Dataset excerpts:
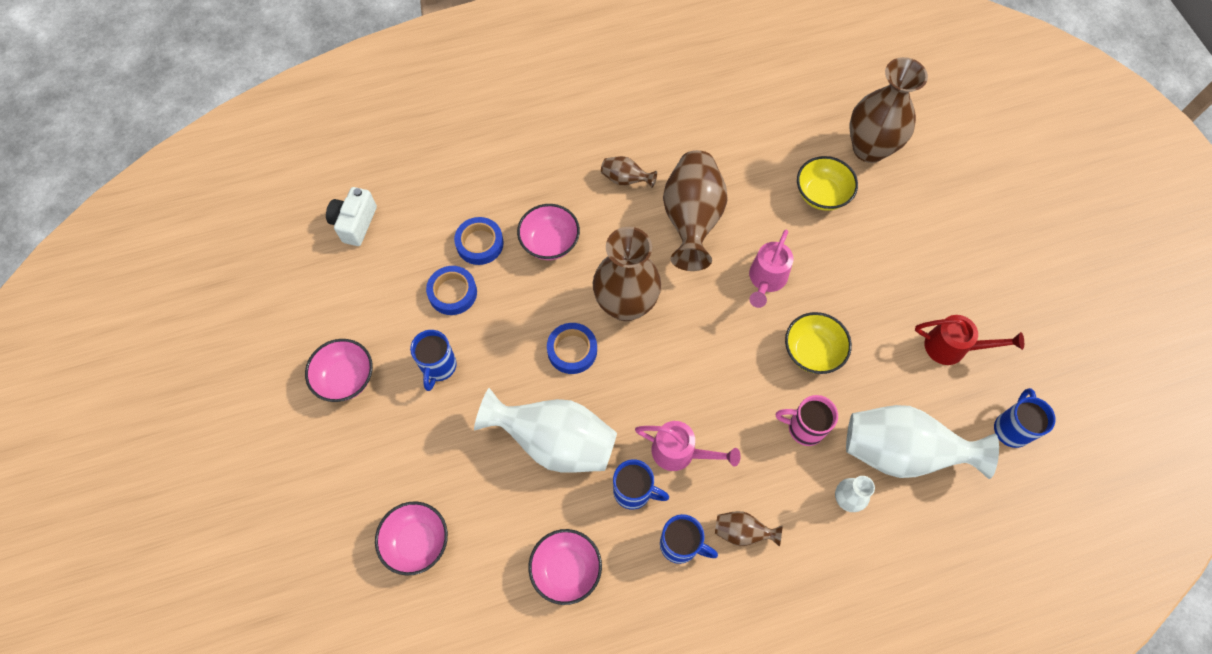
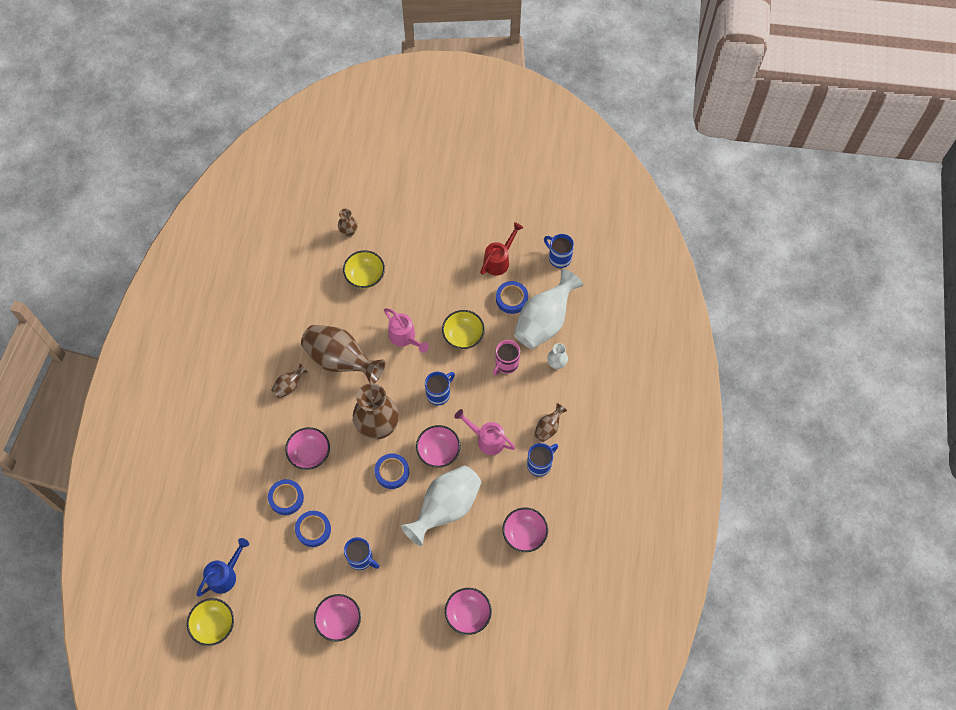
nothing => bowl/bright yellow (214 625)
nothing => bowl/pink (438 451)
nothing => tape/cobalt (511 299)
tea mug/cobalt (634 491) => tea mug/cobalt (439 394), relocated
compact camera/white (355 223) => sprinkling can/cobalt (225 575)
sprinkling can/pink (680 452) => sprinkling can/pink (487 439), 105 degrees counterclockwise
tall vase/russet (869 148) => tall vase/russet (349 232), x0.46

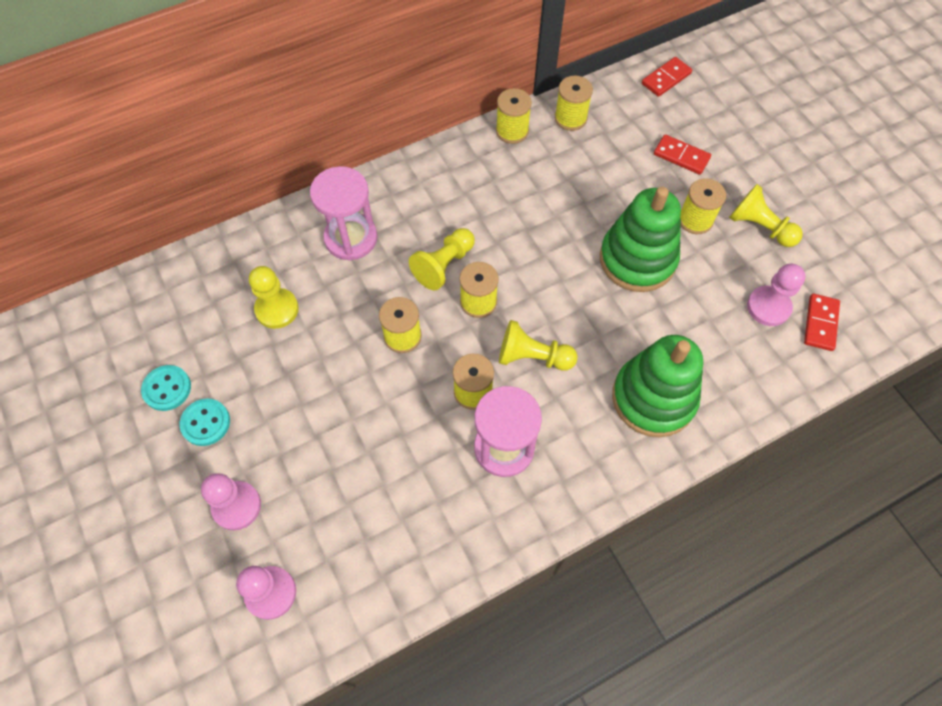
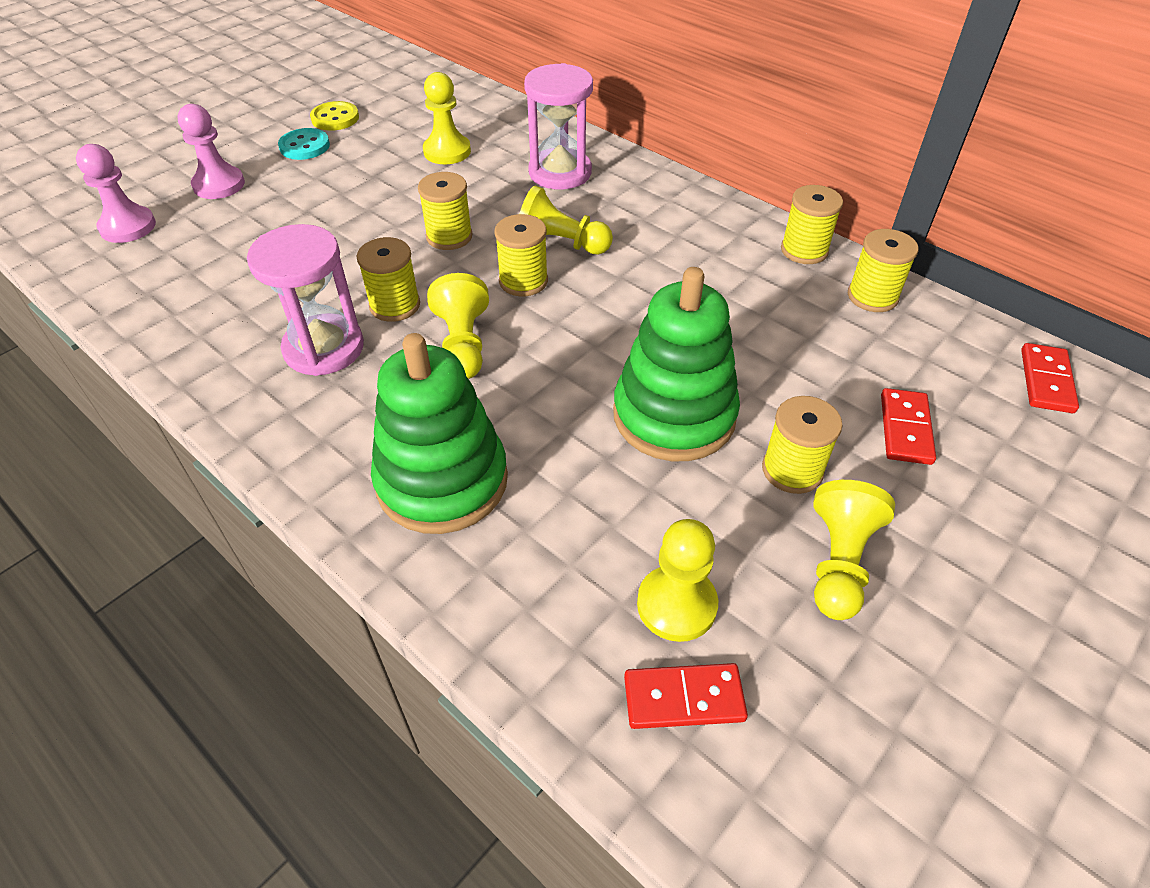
button/aqua (167 389) => button/bright yellow (335 118)
pawn/pink (768 307) => pawn/bright yellow (676 605)
domino/red (666 79) => domino/red (1046 381), 75 degrees clockwise

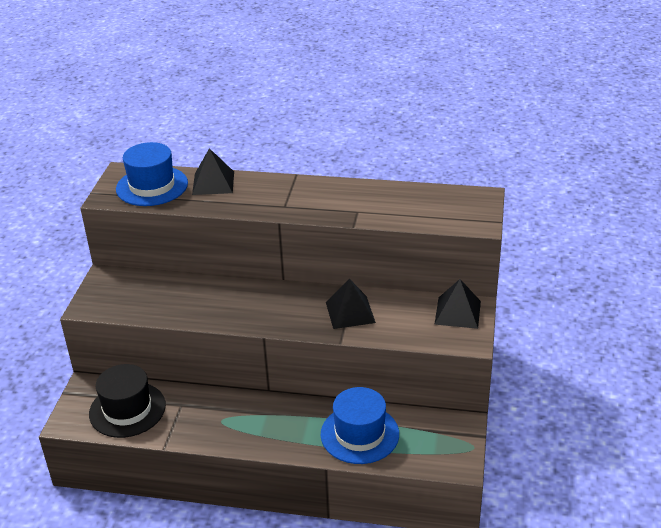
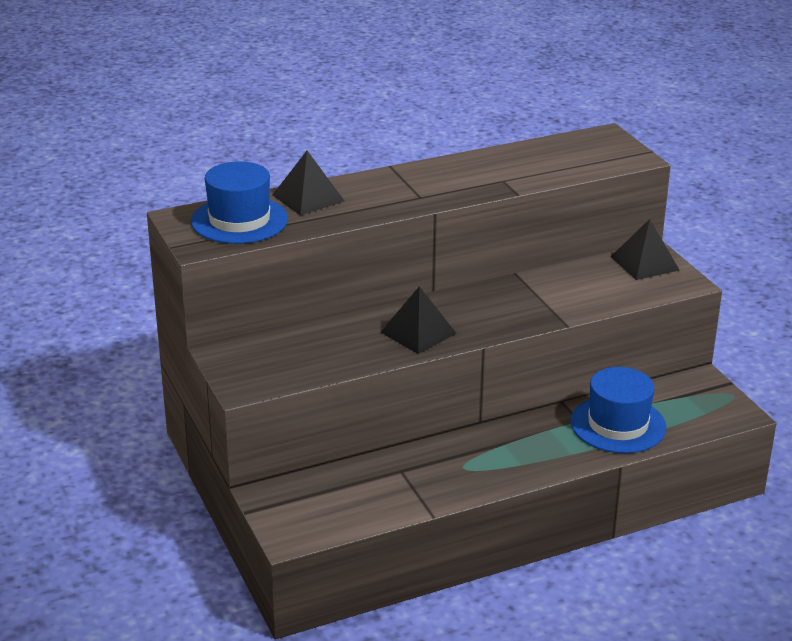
top hat/jet-black (127 409) => nothing
solid pyramid/jet-black (350 312) => solid pyramid/jet-black (418 332), relocated

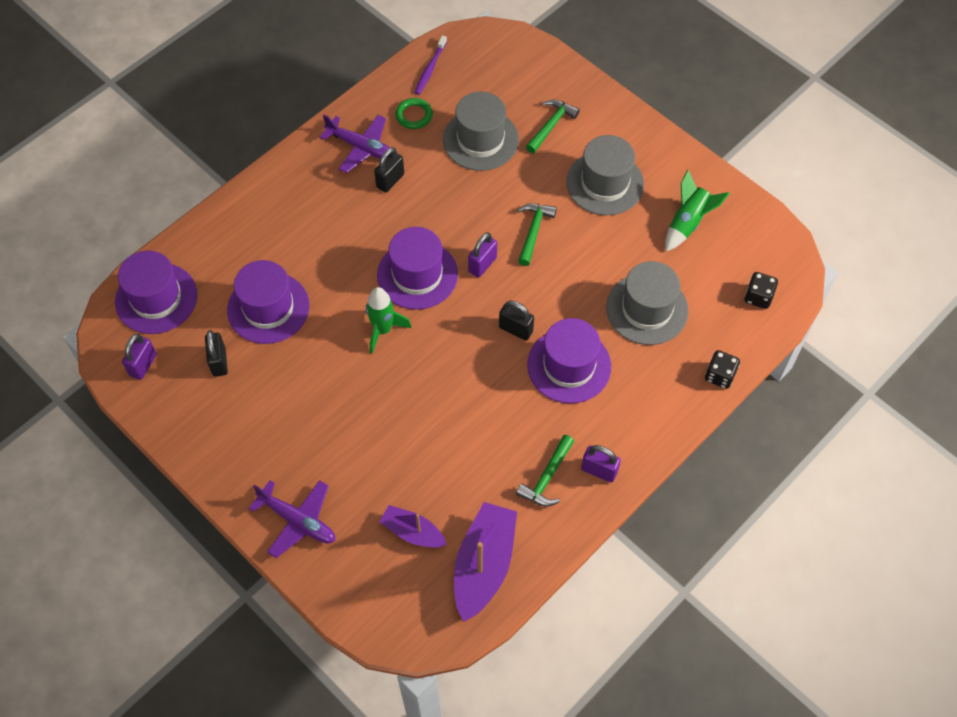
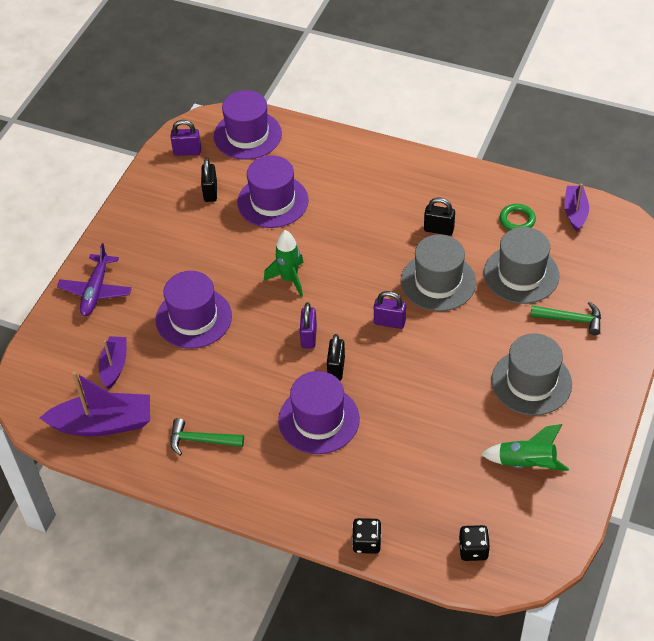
toy plane/violet (362 148) => nothing
carpenter's hammer/leaf-green (533 231) => nothing
top hat/violet (417 274) => top hat/violet (193 318), relocated
lock/violet (599 470) => lock/violet (309 337), relocated
top hat/gray (647 309) => top hat/gray (438 282), relocated
toothbrush/violet (430 69) => sailboat/violet (575 212)
lock/jet-black (219 362) => lock/jet-black (210 192), 60 degrees counterclockwise

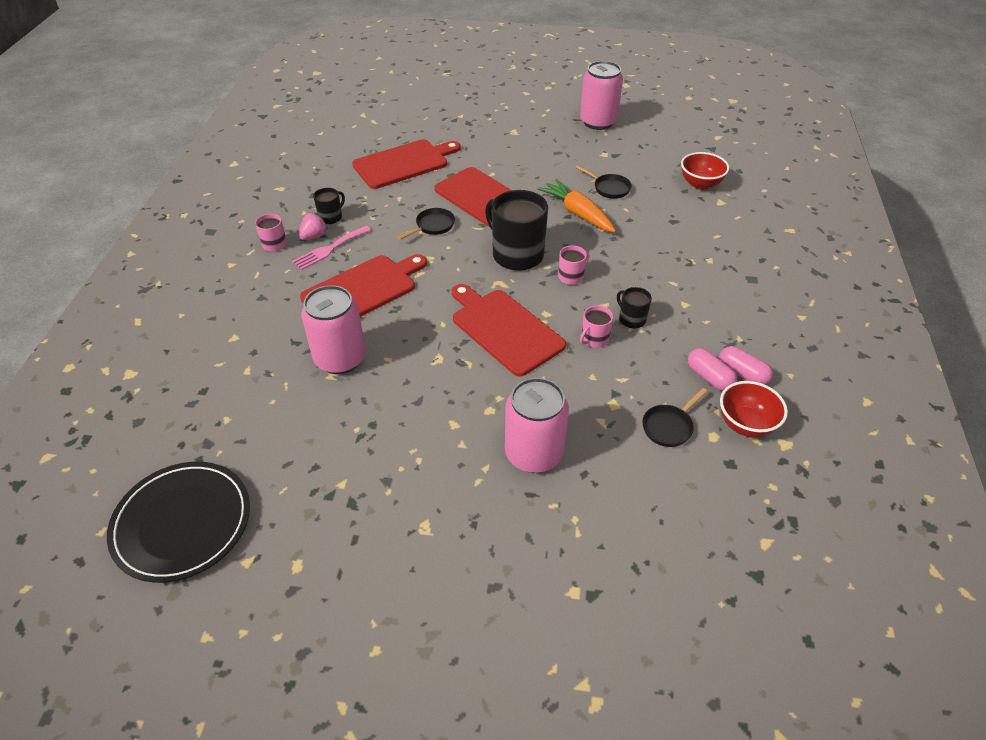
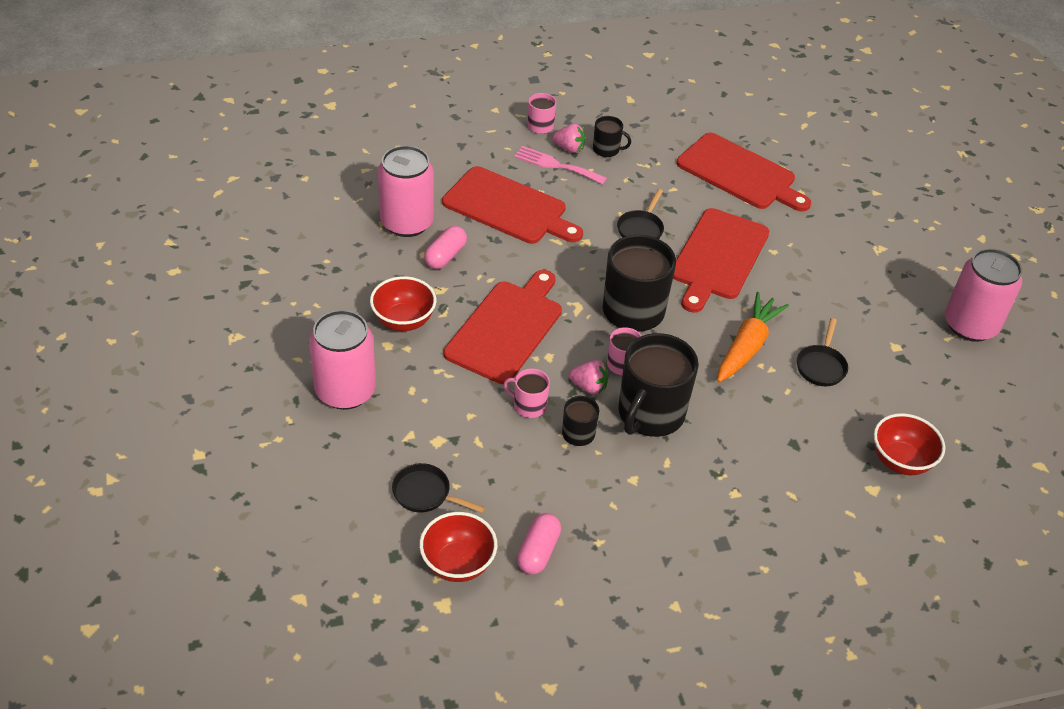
flat dish/jet-black (182 523) => nothing
nothing => bowl/red (403 321)
nothing => strawberry/pink (589 387)
nothing => tea mug/jet-black (650 414)
capsule/pink (709 377) => capsule/pink (445 256), relocated
skillet/jet-black (433 226) => skillet/jet-black (641 229), 90 degrees clockwise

Work to be completed: An exact copy of every line above is needed, without the images.

Task answer:
nothing => bowl/bright yellow (214 625)
nothing => bowl/pink (438 451)
nothing => tape/cobalt (511 299)
tea mug/cobalt (634 491) => tea mug/cobalt (439 394), relocated
compact camera/white (355 223) => sprinkling can/cobalt (225 575)
sprinkling can/pink (680 452) => sprinkling can/pink (487 439), 105 degrees counterclockwise
tall vase/russet (869 148) => tall vase/russet (349 232), x0.46

button/aqua (167 389) => button/bright yellow (335 118)
pawn/pink (768 307) => pawn/bright yellow (676 605)
domino/red (666 79) => domino/red (1046 381), 75 degrees clockwise

top hat/jet-black (127 409) => nothing
solid pyramid/jet-black (350 312) => solid pyramid/jet-black (418 332), relocated

toy plane/violet (362 148) => nothing
carpenter's hammer/leaf-green (533 231) => nothing
top hat/violet (417 274) => top hat/violet (193 318), relocated
lock/violet (599 470) => lock/violet (309 337), relocated
top hat/gray (647 309) => top hat/gray (438 282), relocated
toothbrush/violet (430 69) => sailboat/violet (575 212)
lock/jet-black (219 362) => lock/jet-black (210 192), 60 degrees counterclockwise

flat dish/jet-black (182 523) => nothing
nothing => bowl/red (403 321)
nothing => strawberry/pink (589 387)
nothing => tea mug/jet-black (650 414)
capsule/pink (709 377) => capsule/pink (445 256), relocated
skillet/jet-black (433 226) => skillet/jet-black (641 229), 90 degrees clockwise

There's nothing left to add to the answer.